▸ WHAT THE EXERCISE ASKS
Only the lines of the data below from the one with "white mug: [416,375,465,448]" through the one with "yellow ring: none" are wanted. Repeat them exactly.

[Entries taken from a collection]
[Start of Attachment]
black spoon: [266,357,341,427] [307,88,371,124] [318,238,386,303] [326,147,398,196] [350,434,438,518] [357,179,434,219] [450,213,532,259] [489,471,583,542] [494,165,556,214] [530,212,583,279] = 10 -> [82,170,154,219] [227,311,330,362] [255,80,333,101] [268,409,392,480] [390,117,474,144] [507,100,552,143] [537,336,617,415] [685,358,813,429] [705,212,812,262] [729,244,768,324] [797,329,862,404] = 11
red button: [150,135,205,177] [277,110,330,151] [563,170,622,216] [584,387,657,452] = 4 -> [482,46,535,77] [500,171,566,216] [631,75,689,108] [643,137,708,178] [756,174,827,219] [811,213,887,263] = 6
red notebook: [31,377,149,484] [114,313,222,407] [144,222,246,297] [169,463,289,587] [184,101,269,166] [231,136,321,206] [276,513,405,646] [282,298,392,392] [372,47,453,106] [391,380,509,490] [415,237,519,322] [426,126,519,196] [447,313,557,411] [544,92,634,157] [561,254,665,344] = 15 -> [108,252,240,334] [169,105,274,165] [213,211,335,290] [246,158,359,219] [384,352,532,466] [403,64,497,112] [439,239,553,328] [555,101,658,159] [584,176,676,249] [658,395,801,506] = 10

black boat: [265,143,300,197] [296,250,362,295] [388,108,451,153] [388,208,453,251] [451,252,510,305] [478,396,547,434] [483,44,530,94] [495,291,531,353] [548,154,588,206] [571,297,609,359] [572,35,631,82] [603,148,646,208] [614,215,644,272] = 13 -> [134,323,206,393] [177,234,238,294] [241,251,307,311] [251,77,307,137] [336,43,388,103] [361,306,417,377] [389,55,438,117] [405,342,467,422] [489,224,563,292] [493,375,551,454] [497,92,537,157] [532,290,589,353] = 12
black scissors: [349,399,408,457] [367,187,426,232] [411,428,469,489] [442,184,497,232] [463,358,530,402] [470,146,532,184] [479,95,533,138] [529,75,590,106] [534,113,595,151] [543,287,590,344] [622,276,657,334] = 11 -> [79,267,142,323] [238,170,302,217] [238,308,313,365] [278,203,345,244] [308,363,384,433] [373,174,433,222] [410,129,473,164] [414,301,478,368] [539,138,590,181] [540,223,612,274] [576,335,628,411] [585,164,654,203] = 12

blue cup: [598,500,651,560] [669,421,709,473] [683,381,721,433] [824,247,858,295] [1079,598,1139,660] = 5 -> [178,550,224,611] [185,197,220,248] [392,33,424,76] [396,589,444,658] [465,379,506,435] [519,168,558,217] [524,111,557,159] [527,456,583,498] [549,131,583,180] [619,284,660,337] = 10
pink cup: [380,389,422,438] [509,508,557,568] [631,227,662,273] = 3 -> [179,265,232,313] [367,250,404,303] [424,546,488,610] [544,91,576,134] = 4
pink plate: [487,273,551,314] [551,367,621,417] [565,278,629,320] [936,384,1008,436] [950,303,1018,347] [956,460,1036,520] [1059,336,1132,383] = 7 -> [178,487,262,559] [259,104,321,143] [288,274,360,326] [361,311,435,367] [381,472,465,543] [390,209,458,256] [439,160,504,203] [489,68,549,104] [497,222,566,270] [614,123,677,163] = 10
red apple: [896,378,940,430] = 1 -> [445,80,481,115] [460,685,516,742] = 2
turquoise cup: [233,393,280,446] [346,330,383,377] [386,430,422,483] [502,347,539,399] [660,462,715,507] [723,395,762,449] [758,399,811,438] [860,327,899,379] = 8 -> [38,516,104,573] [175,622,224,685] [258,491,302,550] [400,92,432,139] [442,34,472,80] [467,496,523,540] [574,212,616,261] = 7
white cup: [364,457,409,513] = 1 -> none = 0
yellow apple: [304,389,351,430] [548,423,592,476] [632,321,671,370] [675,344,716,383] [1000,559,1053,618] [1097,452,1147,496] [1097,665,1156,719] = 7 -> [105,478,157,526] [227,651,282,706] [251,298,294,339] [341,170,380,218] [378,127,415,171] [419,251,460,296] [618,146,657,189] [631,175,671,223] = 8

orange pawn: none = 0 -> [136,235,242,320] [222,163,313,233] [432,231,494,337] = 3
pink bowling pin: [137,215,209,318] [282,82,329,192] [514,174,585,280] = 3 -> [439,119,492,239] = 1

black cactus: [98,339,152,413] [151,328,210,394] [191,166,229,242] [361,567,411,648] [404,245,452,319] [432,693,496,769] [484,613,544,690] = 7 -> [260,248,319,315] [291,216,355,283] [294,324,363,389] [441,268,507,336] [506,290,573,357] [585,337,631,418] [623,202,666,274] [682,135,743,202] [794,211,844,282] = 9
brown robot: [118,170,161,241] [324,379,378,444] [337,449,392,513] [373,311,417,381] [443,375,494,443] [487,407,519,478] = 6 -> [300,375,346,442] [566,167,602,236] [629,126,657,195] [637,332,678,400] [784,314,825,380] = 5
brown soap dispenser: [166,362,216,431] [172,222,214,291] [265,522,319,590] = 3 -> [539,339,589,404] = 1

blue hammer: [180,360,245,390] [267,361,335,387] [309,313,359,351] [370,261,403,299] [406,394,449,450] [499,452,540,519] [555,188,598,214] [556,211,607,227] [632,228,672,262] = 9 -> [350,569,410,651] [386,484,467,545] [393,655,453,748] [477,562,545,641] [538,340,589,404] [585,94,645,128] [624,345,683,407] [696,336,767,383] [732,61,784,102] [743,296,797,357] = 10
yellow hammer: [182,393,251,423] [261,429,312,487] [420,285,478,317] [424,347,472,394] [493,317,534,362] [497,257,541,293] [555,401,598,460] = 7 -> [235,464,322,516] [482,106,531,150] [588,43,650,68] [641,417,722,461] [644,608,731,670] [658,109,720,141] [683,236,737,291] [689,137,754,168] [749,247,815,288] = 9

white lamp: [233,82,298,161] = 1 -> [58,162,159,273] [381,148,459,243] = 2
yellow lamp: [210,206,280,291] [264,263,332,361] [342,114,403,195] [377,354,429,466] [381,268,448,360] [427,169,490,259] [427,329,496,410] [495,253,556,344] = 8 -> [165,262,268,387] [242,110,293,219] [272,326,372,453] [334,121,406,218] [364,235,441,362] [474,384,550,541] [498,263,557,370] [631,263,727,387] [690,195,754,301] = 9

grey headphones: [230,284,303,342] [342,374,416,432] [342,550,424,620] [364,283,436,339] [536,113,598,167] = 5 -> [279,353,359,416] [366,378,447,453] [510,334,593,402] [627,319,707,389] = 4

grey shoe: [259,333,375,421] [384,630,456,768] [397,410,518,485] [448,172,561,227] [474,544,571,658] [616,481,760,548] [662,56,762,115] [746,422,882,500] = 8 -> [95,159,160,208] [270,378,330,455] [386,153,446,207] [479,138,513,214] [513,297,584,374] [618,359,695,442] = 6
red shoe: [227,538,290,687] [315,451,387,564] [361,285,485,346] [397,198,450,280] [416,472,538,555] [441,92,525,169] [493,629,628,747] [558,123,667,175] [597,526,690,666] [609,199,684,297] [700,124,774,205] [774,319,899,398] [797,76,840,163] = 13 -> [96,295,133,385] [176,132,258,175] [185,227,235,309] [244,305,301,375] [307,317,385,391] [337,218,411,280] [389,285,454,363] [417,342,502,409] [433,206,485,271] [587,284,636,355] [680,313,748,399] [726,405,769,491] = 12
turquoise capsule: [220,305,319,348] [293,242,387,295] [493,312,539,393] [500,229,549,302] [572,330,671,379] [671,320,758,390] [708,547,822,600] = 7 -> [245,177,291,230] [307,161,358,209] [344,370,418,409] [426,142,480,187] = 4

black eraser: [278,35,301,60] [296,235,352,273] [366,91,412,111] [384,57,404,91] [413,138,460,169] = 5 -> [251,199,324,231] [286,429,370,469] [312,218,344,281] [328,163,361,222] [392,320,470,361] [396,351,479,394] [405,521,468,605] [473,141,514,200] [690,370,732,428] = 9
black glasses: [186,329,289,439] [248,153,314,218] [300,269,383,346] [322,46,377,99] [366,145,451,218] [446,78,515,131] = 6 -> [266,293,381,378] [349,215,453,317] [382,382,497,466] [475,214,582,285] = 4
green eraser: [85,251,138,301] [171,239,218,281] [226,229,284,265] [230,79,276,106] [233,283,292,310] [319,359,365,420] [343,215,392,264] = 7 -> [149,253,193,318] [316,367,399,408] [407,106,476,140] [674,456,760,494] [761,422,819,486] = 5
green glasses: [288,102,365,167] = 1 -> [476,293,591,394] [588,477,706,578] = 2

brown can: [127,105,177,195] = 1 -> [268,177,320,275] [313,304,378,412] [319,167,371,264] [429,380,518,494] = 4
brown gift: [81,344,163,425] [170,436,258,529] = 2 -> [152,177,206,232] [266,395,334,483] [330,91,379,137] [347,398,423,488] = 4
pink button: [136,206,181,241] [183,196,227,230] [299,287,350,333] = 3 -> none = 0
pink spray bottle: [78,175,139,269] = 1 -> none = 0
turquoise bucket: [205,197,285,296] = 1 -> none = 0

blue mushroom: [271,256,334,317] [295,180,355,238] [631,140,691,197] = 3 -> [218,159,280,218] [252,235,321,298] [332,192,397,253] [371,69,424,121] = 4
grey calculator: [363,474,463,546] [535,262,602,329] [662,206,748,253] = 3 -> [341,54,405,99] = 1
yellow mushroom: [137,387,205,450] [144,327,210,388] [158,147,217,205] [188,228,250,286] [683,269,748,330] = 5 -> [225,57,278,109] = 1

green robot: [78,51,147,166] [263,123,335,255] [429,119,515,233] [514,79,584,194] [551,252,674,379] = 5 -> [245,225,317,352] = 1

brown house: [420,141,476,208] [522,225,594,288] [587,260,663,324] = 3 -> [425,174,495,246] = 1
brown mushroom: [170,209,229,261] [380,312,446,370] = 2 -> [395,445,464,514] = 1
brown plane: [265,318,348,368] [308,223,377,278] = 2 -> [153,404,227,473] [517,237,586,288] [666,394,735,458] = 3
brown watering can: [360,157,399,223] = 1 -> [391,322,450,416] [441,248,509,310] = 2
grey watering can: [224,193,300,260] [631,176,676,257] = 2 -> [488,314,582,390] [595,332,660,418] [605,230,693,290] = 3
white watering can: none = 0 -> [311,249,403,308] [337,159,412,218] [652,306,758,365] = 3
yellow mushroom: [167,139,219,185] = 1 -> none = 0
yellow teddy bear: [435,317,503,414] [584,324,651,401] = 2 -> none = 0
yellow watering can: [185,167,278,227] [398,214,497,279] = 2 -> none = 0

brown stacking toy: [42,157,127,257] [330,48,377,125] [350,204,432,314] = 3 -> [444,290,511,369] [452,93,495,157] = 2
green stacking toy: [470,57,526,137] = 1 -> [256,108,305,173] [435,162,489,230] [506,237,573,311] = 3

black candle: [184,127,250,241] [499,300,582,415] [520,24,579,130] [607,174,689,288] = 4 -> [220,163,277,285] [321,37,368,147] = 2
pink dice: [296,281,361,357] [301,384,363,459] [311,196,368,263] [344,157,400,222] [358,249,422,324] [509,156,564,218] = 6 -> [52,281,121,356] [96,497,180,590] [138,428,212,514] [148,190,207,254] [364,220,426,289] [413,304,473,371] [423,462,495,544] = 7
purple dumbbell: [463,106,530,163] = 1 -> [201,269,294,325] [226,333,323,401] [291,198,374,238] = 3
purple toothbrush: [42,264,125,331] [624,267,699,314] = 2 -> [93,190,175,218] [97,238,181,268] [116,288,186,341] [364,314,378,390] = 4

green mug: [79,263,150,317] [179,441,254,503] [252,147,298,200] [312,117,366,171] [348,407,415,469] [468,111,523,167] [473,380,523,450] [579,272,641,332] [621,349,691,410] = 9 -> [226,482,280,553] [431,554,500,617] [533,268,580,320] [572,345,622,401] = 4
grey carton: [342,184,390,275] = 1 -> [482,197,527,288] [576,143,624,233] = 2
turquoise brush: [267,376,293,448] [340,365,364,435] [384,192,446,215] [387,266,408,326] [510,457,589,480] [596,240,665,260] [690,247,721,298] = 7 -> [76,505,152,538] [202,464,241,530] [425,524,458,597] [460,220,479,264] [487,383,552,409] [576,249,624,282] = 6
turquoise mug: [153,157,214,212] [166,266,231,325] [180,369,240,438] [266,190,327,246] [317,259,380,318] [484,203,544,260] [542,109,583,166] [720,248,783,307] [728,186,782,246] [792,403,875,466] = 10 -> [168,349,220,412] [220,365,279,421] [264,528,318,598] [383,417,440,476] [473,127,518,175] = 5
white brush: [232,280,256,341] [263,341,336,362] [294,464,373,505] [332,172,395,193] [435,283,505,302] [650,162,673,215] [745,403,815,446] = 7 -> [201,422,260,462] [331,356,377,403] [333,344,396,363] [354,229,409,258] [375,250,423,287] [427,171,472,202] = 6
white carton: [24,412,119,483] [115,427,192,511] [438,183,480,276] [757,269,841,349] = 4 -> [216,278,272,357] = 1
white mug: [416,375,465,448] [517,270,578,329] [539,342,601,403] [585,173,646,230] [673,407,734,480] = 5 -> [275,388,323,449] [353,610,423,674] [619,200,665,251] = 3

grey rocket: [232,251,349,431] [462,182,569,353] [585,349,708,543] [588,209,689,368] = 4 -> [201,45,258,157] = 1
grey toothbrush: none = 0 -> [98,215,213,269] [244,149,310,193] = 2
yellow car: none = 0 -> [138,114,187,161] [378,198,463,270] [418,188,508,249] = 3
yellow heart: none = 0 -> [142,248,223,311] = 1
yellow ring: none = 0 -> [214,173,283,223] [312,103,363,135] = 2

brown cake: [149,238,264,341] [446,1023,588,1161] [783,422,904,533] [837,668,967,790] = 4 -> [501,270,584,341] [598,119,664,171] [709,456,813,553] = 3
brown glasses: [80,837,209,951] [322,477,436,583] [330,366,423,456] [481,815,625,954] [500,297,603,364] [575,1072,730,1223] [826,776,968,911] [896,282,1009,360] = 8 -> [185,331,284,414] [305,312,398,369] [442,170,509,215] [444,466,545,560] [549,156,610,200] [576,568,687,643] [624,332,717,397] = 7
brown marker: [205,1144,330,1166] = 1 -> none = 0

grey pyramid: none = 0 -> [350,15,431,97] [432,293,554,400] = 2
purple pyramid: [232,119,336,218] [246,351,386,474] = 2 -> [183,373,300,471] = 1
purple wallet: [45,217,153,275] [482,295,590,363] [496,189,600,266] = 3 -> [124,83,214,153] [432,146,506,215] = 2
[End of Attachment]
▸ RESPONSE TO THE TASK
white mug: [416,375,465,448] [517,270,578,329] [539,342,601,403] [585,173,646,230] [673,407,734,480] = 5 -> [275,388,323,449] [353,610,423,674] [619,200,665,251] = 3

grey rocket: [232,251,349,431] [462,182,569,353] [585,349,708,543] [588,209,689,368] = 4 -> [201,45,258,157] = 1
grey toothbrush: none = 0 -> [98,215,213,269] [244,149,310,193] = 2
yellow car: none = 0 -> [138,114,187,161] [378,198,463,270] [418,188,508,249] = 3
yellow heart: none = 0 -> [142,248,223,311] = 1
yellow ring: none = 0 -> [214,173,283,223] [312,103,363,135] = 2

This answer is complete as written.